START MATERIAL PROVIDED

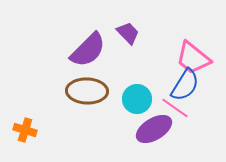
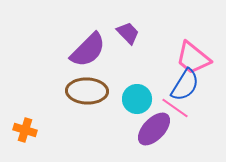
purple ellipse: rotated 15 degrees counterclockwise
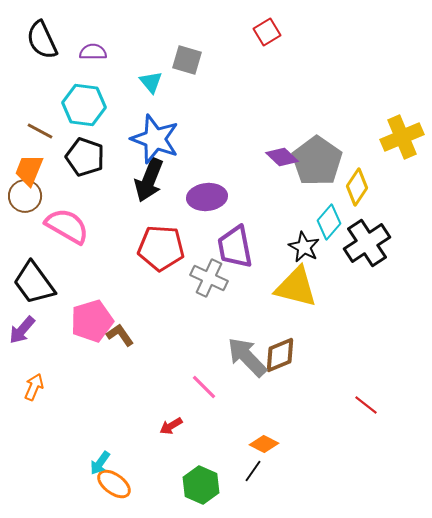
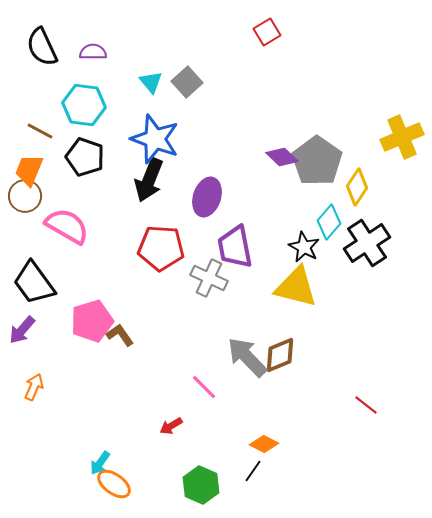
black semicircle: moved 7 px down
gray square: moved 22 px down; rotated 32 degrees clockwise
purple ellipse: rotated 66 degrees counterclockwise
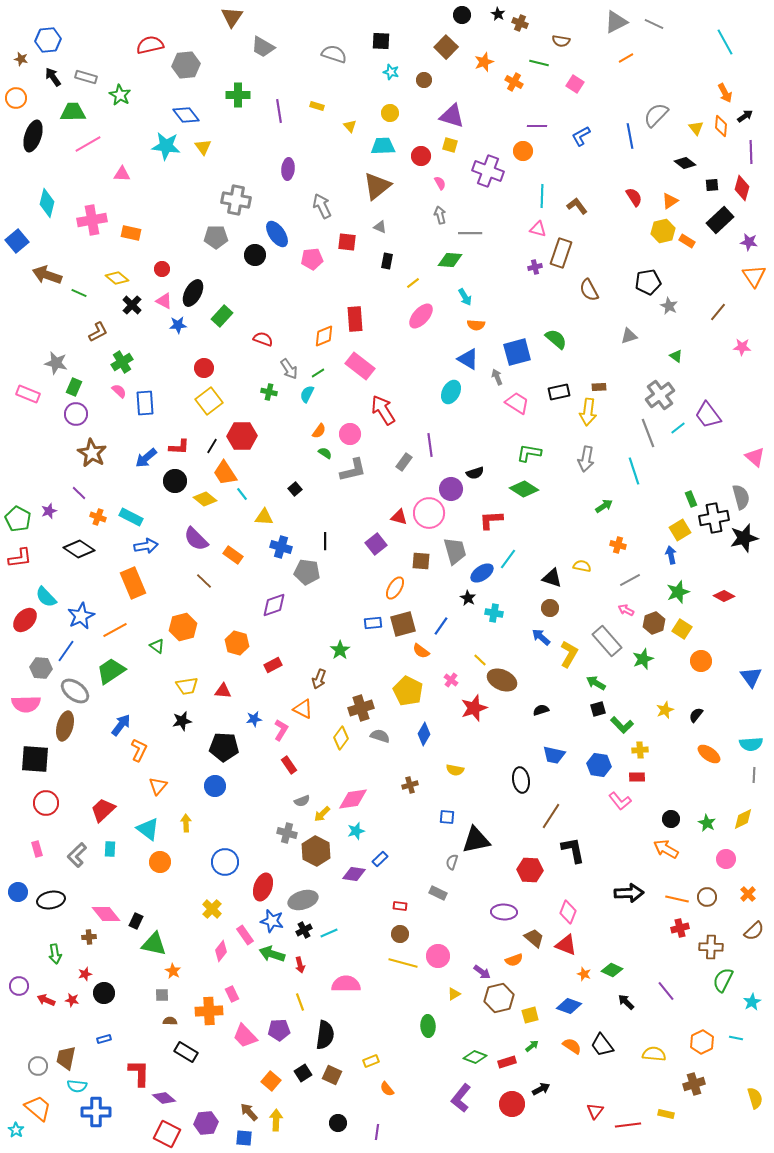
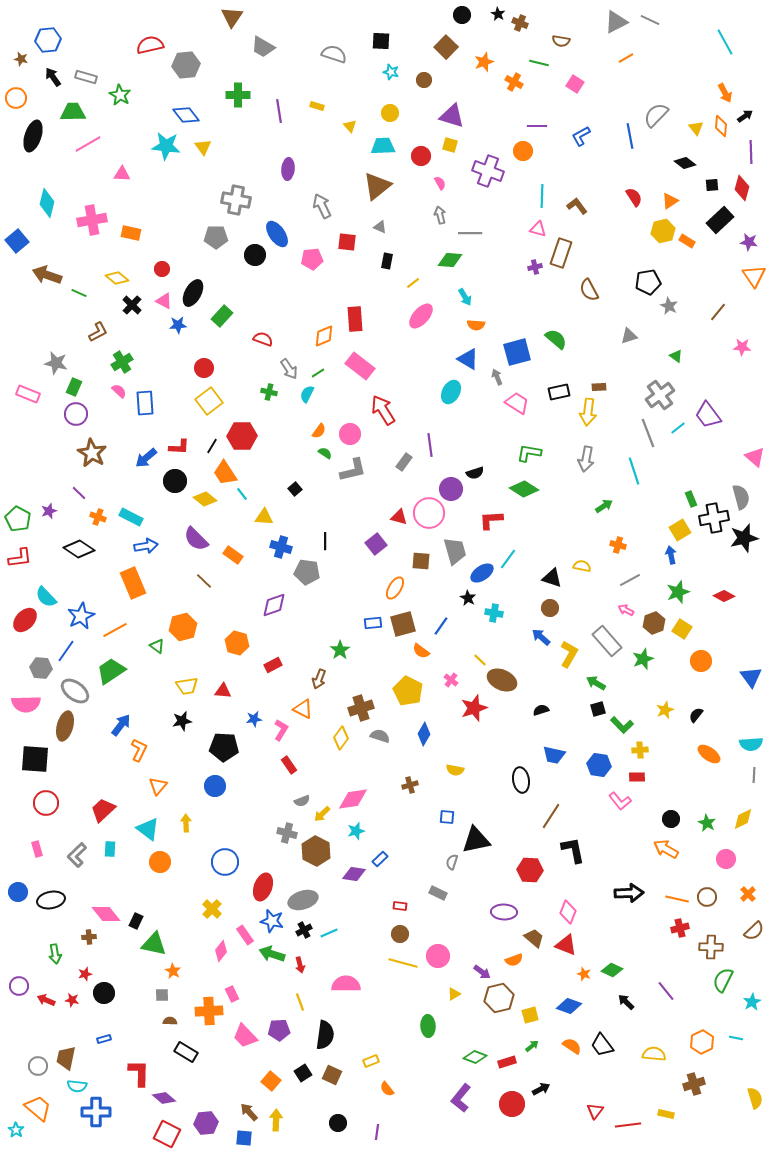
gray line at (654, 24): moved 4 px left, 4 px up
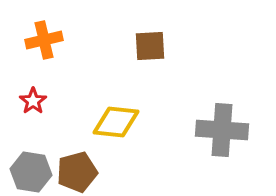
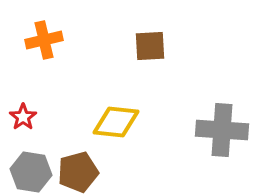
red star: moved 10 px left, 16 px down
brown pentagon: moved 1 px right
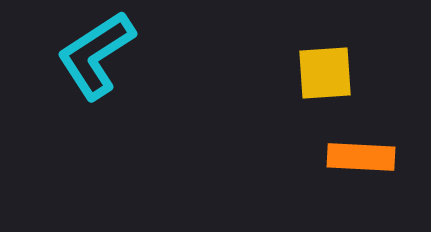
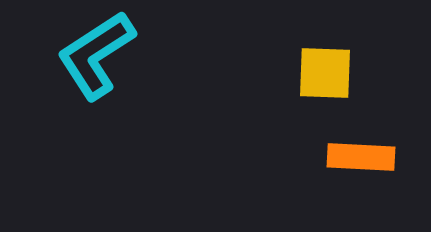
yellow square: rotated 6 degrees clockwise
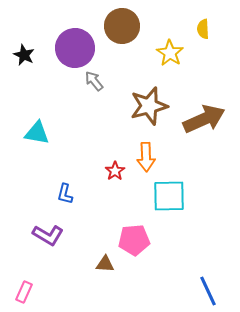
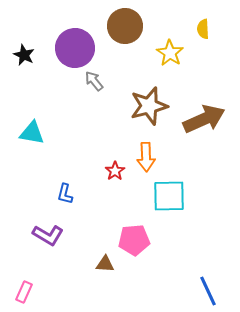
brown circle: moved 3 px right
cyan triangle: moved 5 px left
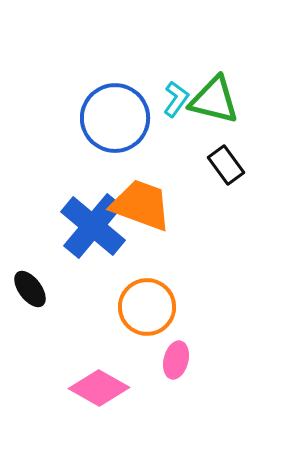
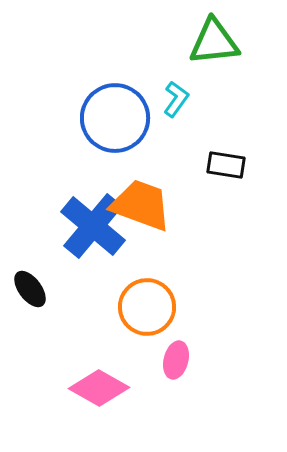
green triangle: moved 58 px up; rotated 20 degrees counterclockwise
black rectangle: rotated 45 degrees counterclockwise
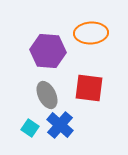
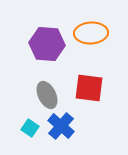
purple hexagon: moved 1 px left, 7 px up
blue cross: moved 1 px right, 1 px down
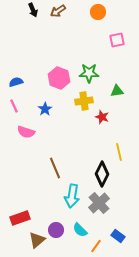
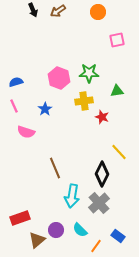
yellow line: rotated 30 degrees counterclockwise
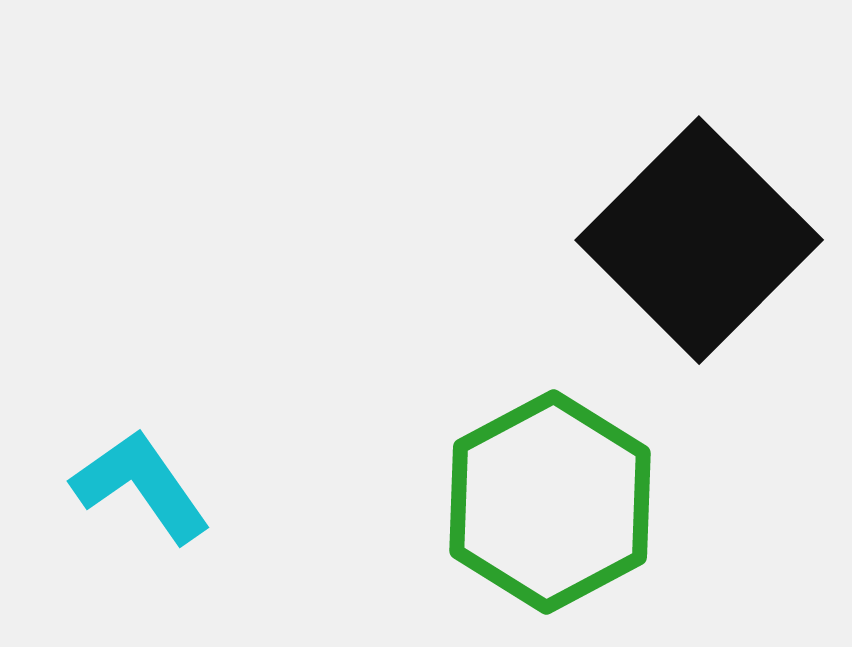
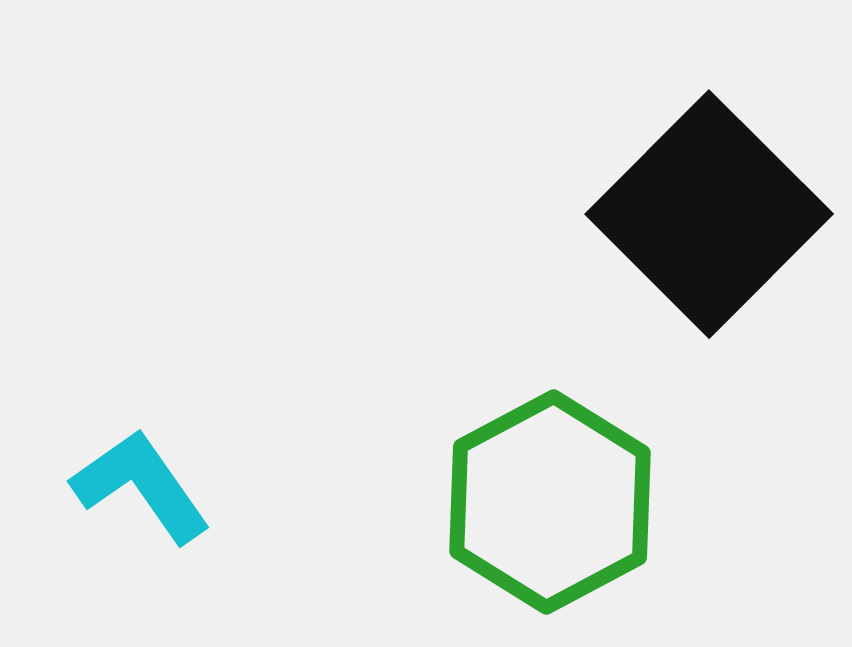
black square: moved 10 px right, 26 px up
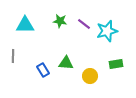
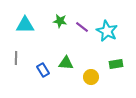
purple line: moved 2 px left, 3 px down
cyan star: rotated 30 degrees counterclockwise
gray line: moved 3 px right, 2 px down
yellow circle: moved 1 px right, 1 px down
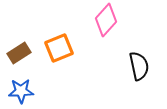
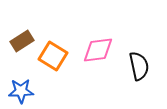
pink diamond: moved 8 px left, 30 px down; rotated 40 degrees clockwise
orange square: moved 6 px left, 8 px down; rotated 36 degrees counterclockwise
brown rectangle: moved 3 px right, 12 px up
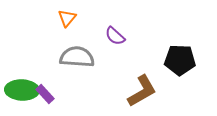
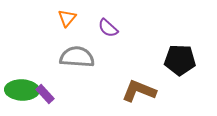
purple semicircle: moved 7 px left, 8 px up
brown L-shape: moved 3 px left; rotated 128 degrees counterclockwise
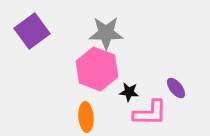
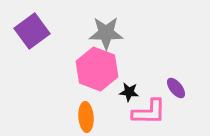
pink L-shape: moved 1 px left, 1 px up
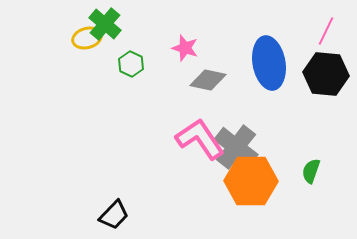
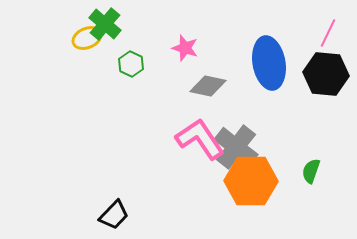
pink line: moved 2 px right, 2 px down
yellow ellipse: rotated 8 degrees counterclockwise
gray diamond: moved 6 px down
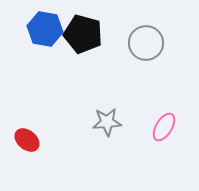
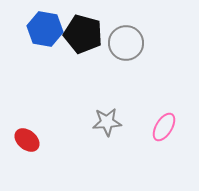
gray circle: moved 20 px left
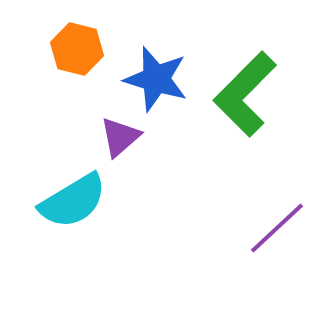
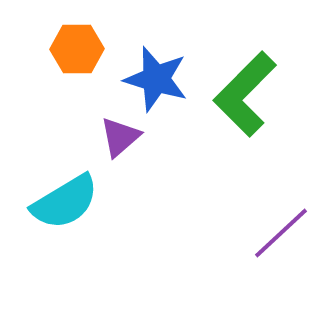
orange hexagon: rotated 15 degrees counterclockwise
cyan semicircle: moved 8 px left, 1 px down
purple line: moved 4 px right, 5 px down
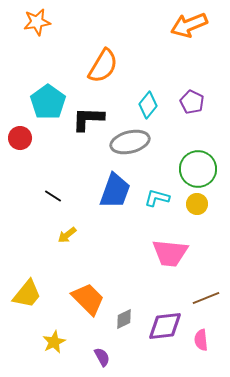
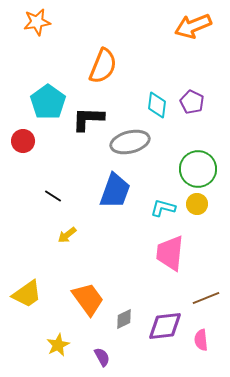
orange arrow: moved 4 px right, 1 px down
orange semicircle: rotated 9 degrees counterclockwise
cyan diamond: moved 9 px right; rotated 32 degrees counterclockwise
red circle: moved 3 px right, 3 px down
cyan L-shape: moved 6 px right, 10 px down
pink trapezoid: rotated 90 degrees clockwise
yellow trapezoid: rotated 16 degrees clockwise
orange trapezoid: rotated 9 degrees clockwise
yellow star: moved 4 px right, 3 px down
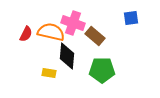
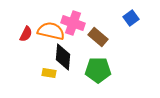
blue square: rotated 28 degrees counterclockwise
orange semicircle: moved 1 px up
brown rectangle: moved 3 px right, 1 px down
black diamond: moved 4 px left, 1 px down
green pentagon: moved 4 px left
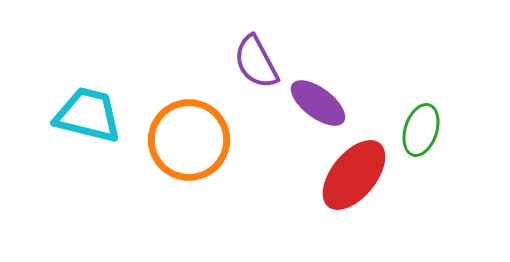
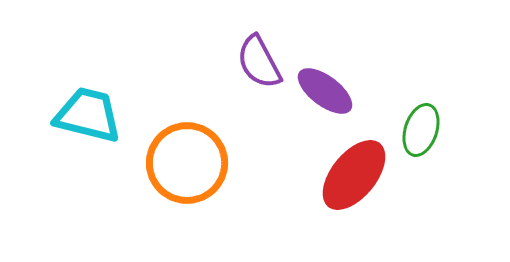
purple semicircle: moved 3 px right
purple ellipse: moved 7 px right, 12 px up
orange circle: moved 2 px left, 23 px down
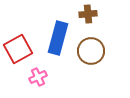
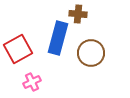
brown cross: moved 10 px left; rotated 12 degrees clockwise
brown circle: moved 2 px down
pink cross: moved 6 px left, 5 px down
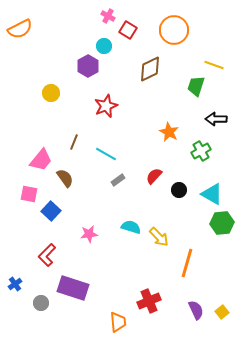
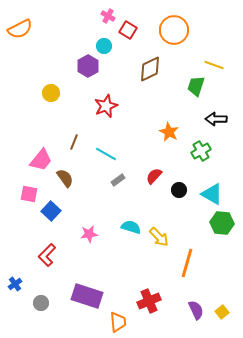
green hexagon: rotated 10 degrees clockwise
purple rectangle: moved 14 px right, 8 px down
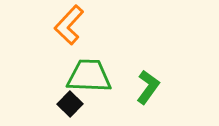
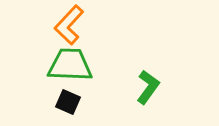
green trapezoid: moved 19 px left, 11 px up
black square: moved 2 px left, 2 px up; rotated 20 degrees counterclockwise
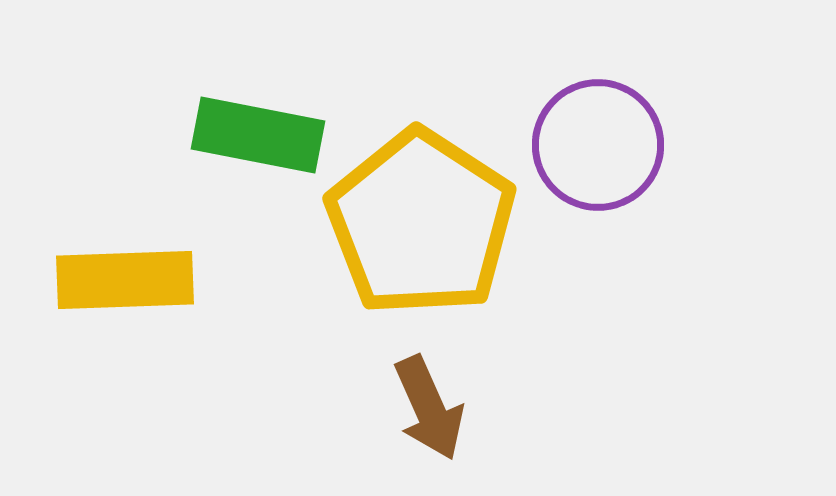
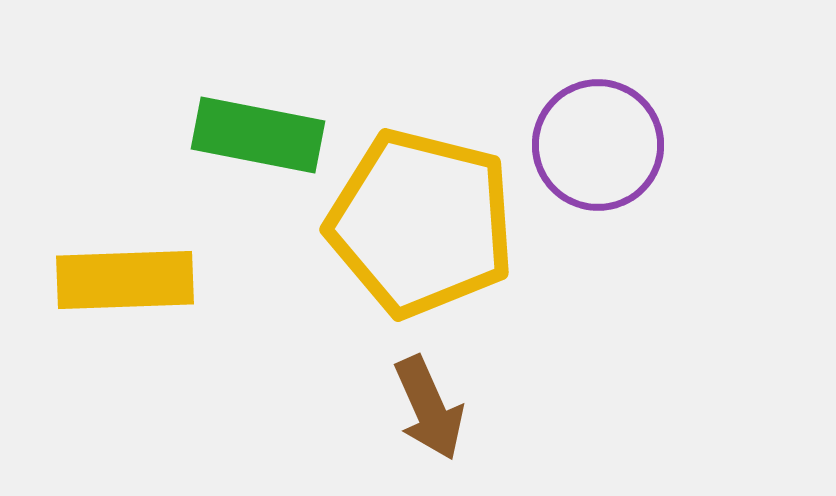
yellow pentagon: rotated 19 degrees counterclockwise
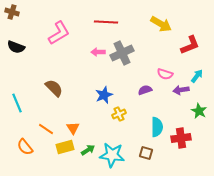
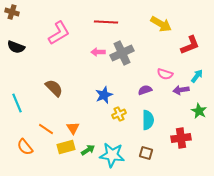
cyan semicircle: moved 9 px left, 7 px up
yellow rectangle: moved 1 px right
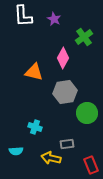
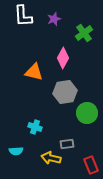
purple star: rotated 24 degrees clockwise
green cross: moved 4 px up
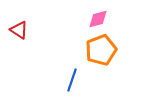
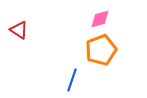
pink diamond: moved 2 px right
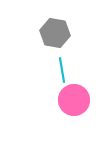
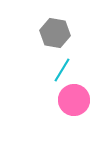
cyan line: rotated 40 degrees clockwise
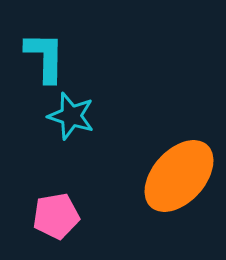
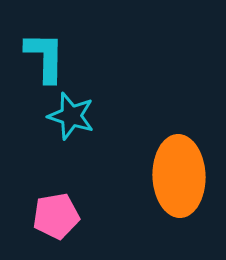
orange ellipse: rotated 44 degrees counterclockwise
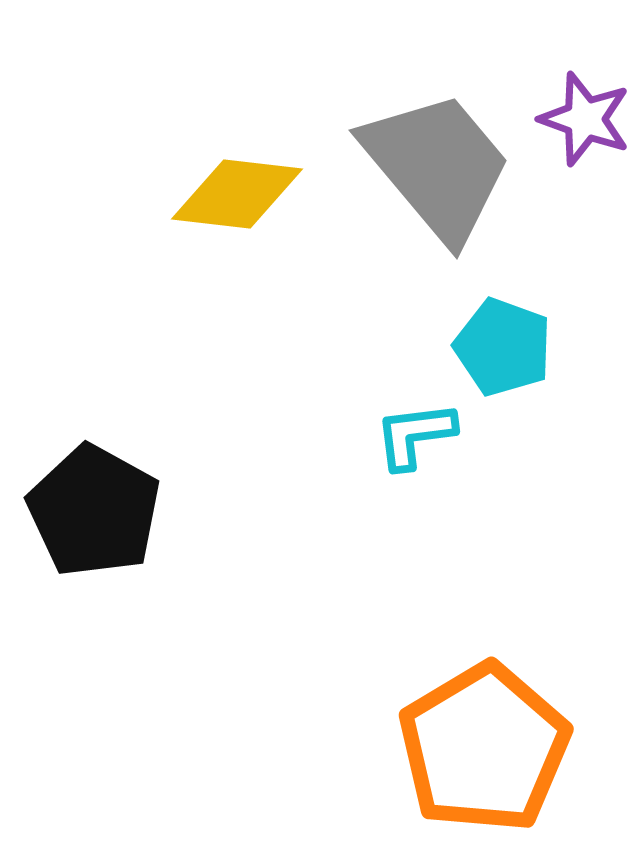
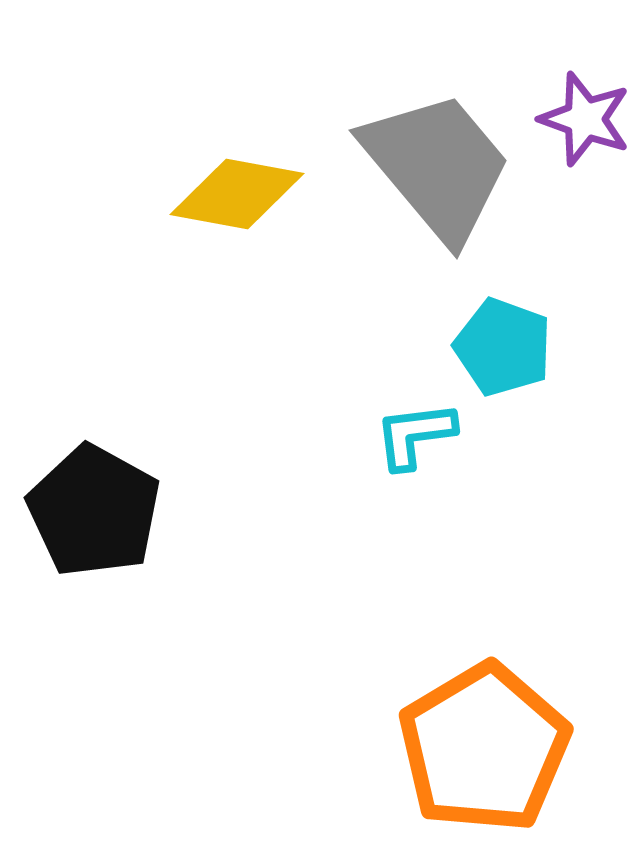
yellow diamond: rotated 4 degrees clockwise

END MATERIAL PROVIDED

TASK INSTRUCTIONS:
Would you restate the records above word for word and exclude the pictures?

EXERCISE ANSWER:
purple ellipse: rotated 15 degrees counterclockwise
black semicircle: moved 7 px down
gray square: moved 22 px down; rotated 32 degrees clockwise
purple ellipse: rotated 66 degrees counterclockwise
gray line at (654, 24): moved 4 px left, 4 px up
red star: moved 10 px left, 16 px down
brown pentagon: moved 1 px right
yellow square: rotated 6 degrees clockwise
brown circle: moved 3 px right
cyan triangle: moved 5 px left
green triangle: moved 58 px up; rotated 20 degrees counterclockwise
black rectangle: rotated 45 degrees counterclockwise
purple hexagon: moved 1 px left, 7 px up
blue cross: moved 1 px right, 1 px down
yellow line: rotated 30 degrees counterclockwise
black square: moved 10 px right, 26 px up
purple line: moved 2 px left, 3 px down
cyan star: rotated 30 degrees counterclockwise
gray line: moved 3 px right, 2 px down
yellow circle: moved 1 px right, 1 px down
pink diamond: moved 8 px left, 30 px down; rotated 40 degrees clockwise
orange square: moved 6 px left, 8 px down; rotated 36 degrees counterclockwise
brown rectangle: moved 3 px right, 12 px up
purple semicircle: moved 7 px left, 8 px up
brown L-shape: moved 3 px left; rotated 128 degrees counterclockwise
pink L-shape: moved 1 px left, 1 px up
pink line: moved 2 px right, 2 px down
yellow ellipse: rotated 8 degrees counterclockwise
gray diamond: moved 6 px down
gray circle: moved 20 px left
orange hexagon: rotated 15 degrees counterclockwise
cyan semicircle: moved 8 px left, 1 px down
purple line: moved 4 px right, 5 px down
orange arrow: moved 4 px right, 1 px down
orange semicircle: rotated 9 degrees counterclockwise
cyan diamond: moved 9 px right; rotated 32 degrees counterclockwise
red circle: moved 3 px right, 3 px down
cyan L-shape: moved 6 px right, 10 px down
pink trapezoid: rotated 90 degrees clockwise
yellow trapezoid: rotated 16 degrees clockwise
orange trapezoid: rotated 9 degrees clockwise
yellow star: moved 4 px right, 3 px down
blue square: rotated 28 degrees counterclockwise
orange semicircle: moved 1 px up
brown rectangle: moved 3 px right, 1 px down
black diamond: moved 4 px left, 1 px down
green pentagon: moved 4 px left
purple semicircle: moved 3 px right
purple ellipse: moved 7 px right, 12 px up
orange circle: moved 2 px left, 23 px down
brown cross: moved 10 px left; rotated 12 degrees clockwise
brown circle: moved 2 px down
pink cross: moved 6 px left, 5 px down
green hexagon: rotated 10 degrees clockwise
purple rectangle: moved 14 px right, 8 px down
green trapezoid: moved 19 px left, 11 px up
black square: moved 2 px left, 2 px up; rotated 20 degrees counterclockwise
yellow pentagon: rotated 19 degrees counterclockwise
cyan semicircle: moved 9 px left, 7 px up
yellow rectangle: moved 1 px right
purple star: rotated 24 degrees clockwise
green cross: moved 4 px up
pink diamond: moved 2 px right
cyan line: rotated 40 degrees clockwise
orange ellipse: rotated 44 degrees counterclockwise
yellow diamond: rotated 4 degrees clockwise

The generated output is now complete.